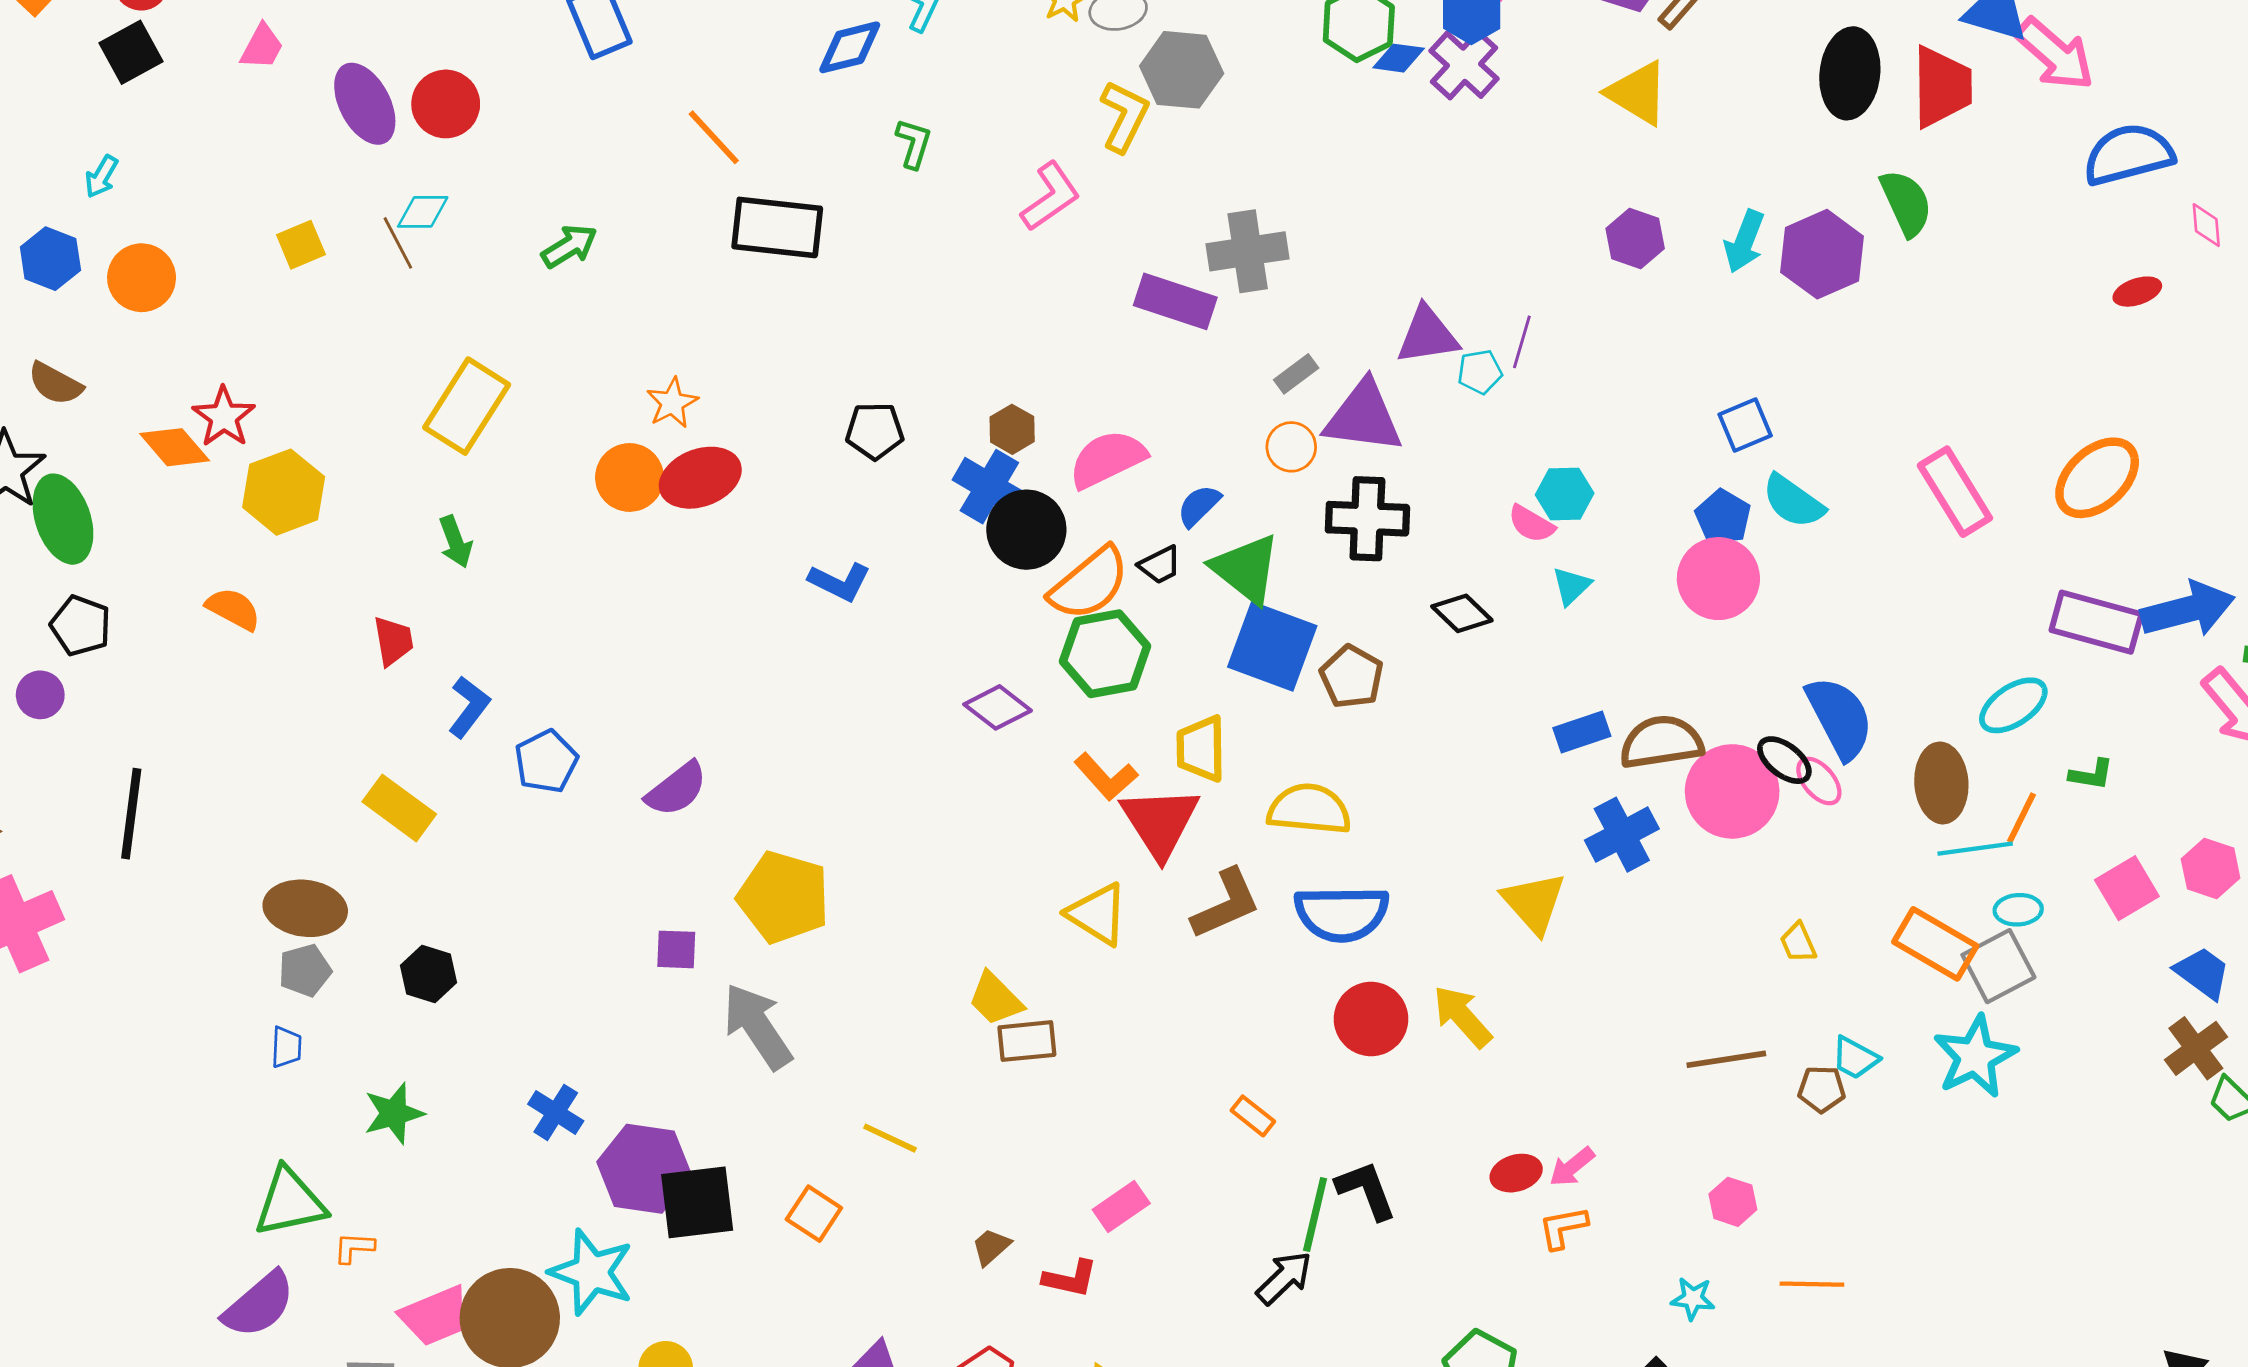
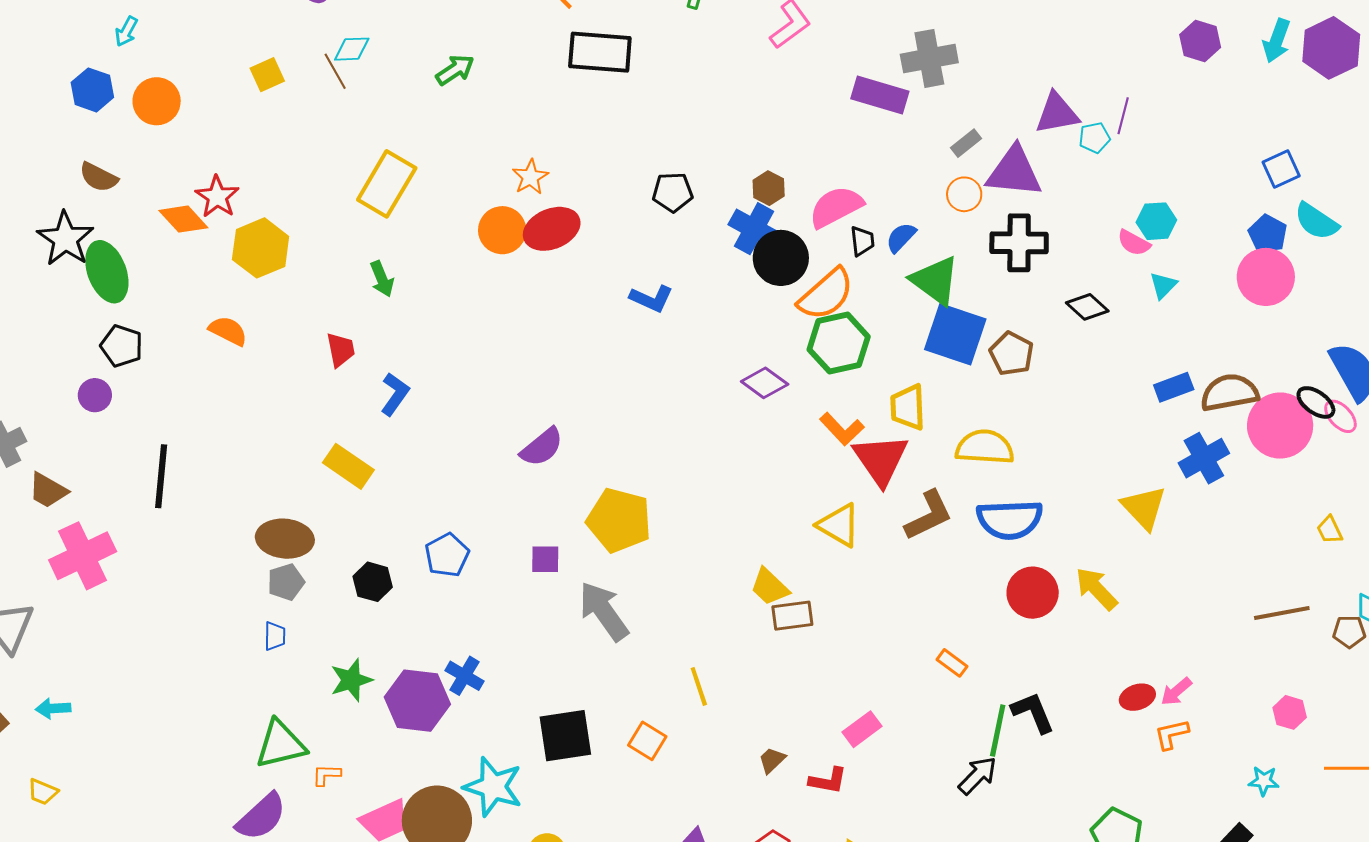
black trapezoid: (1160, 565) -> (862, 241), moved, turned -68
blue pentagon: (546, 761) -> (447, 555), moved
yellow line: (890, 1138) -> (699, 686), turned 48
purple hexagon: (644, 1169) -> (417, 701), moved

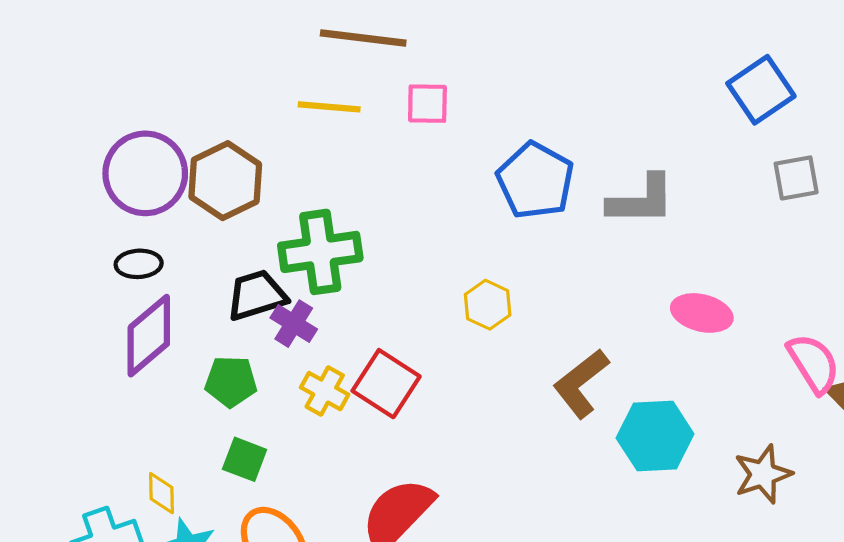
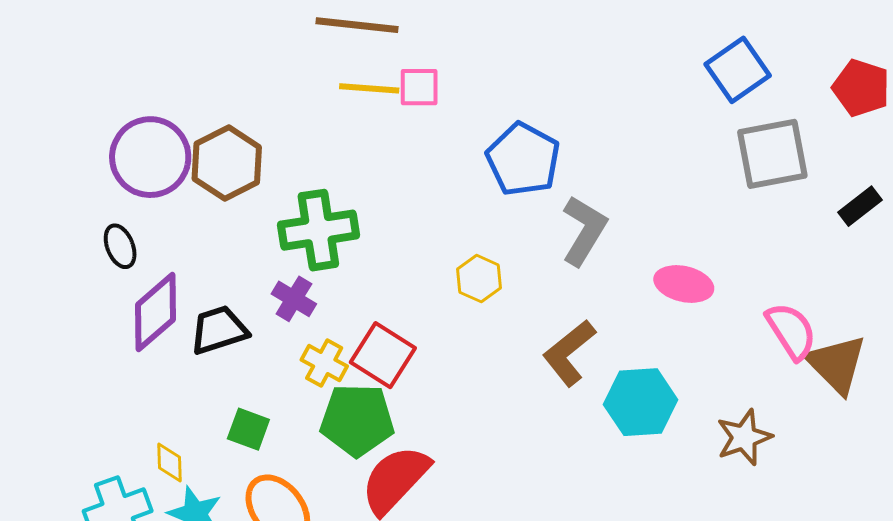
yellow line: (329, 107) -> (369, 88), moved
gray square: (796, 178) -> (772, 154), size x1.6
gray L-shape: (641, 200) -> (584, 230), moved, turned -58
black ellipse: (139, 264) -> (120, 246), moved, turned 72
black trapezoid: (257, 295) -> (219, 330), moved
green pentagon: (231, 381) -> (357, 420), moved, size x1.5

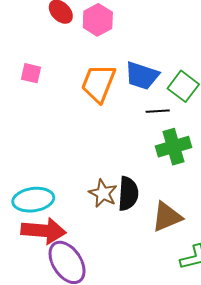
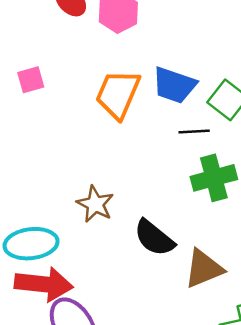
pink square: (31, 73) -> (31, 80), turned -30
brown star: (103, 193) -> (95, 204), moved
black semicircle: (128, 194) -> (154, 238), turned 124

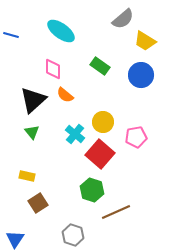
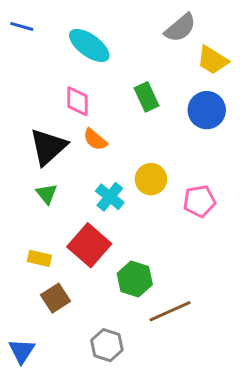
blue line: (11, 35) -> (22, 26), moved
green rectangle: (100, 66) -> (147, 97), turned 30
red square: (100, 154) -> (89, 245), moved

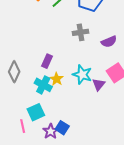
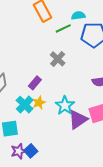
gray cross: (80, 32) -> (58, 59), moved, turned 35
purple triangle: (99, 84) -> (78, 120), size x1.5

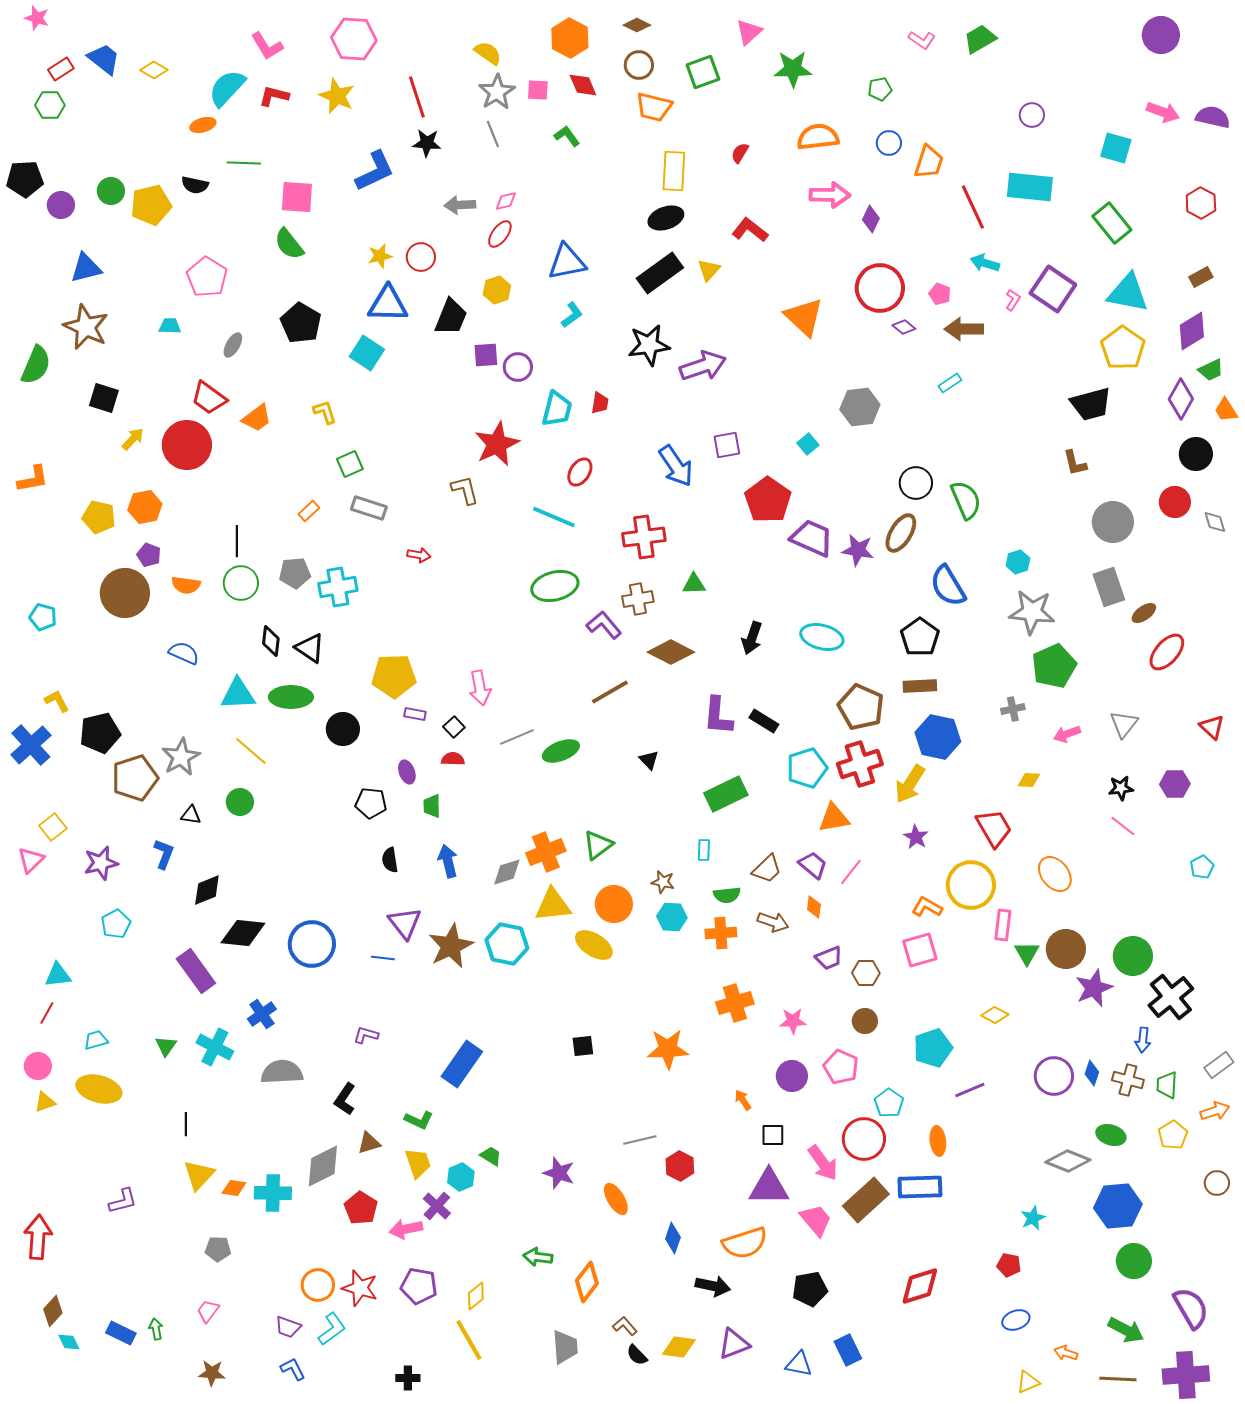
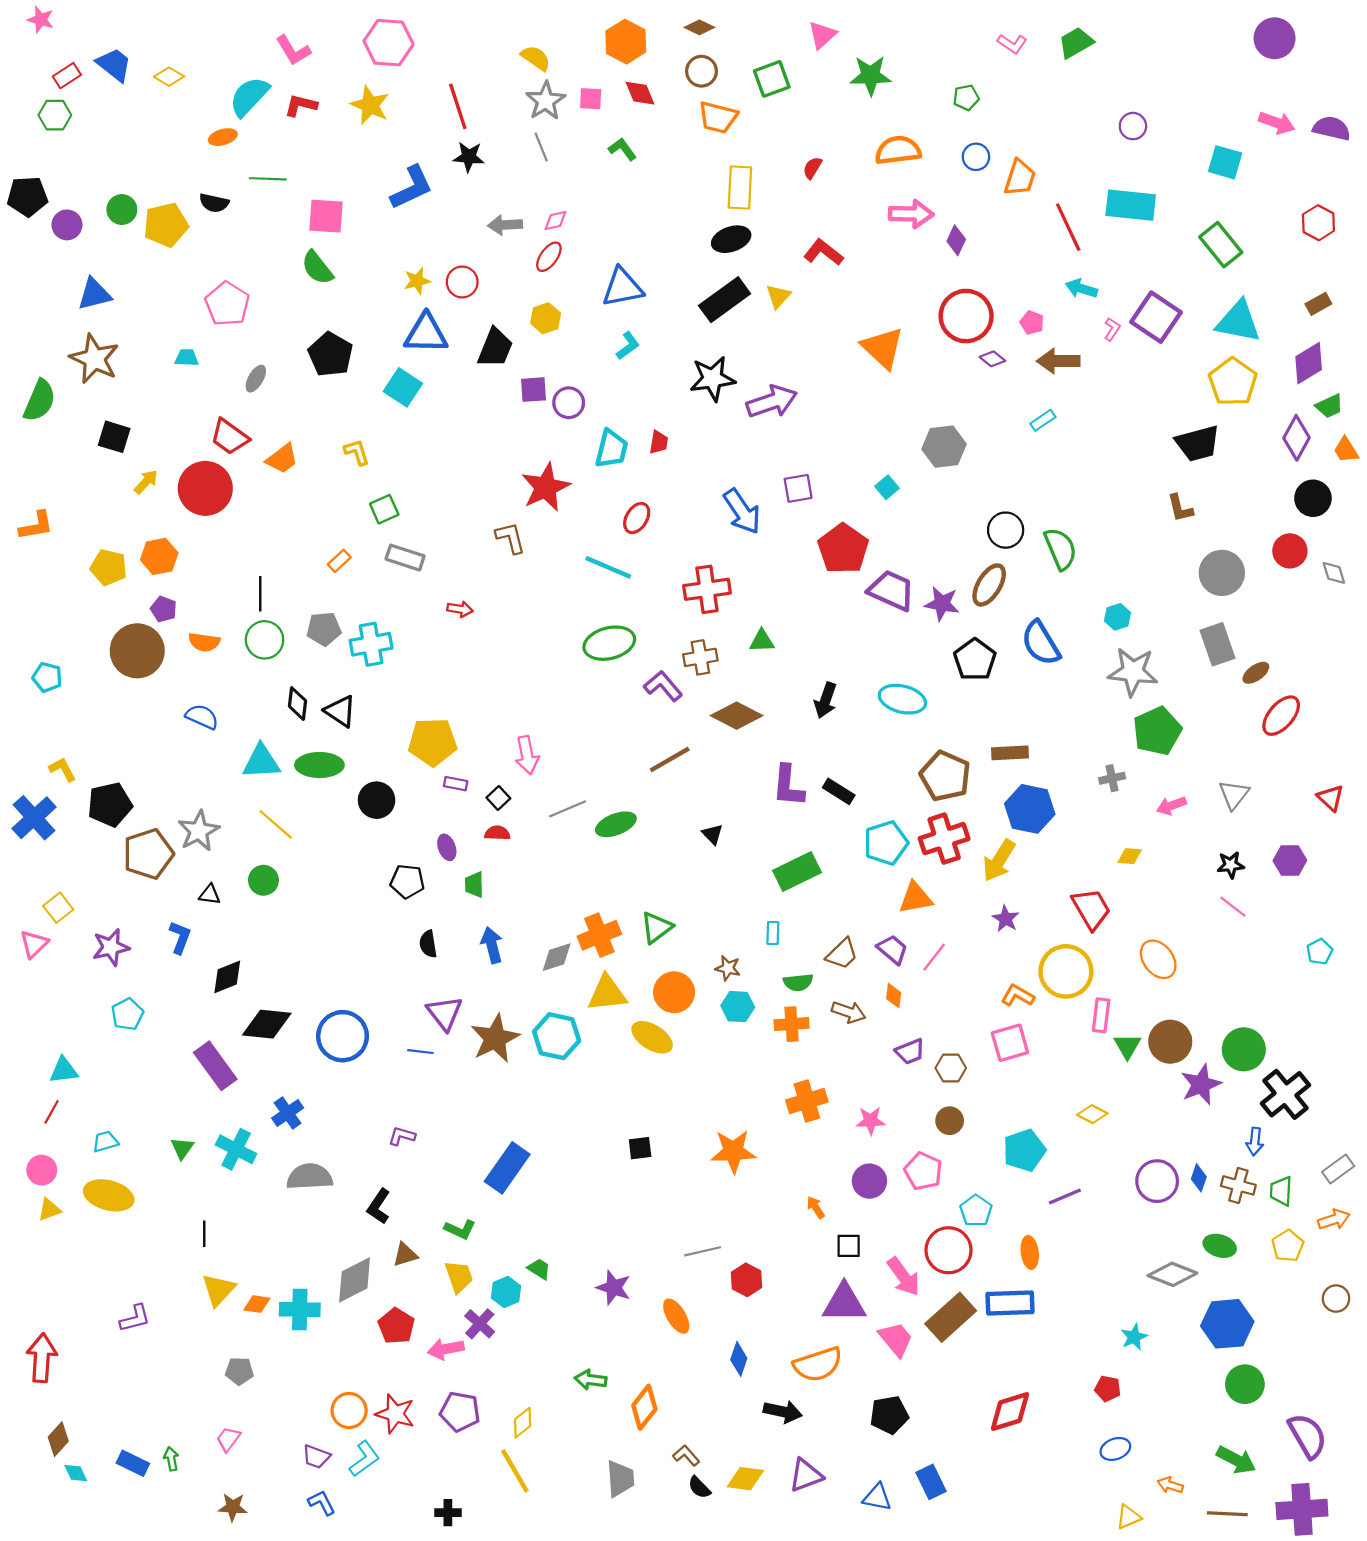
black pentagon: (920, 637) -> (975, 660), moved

===============

# TASK INSTRUCTIONS
Please print the material exactly as given above, omitting the pictures.

# WRITTEN ANSWER
black trapezoid: (1160, 565) -> (862, 241), moved, turned -68
blue pentagon: (546, 761) -> (447, 555), moved
yellow line: (890, 1138) -> (699, 686), turned 48
purple hexagon: (644, 1169) -> (417, 701), moved

yellow line: (329, 107) -> (369, 88), moved
gray square: (796, 178) -> (772, 154), size x1.6
gray L-shape: (641, 200) -> (584, 230), moved, turned -58
black ellipse: (139, 264) -> (120, 246), moved, turned 72
black trapezoid: (257, 295) -> (219, 330), moved
green pentagon: (231, 381) -> (357, 420), moved, size x1.5

pink square: (31, 73) -> (31, 80), turned -30
brown star: (103, 193) -> (95, 204), moved
black semicircle: (128, 194) -> (154, 238), turned 124

blue line: (11, 35) -> (22, 26), moved
green rectangle: (100, 66) -> (147, 97), turned 30
red square: (100, 154) -> (89, 245), moved

gray cross: (80, 32) -> (58, 59), moved, turned 35
purple triangle: (99, 84) -> (78, 120), size x1.5

black pentagon: (920, 637) -> (975, 660), moved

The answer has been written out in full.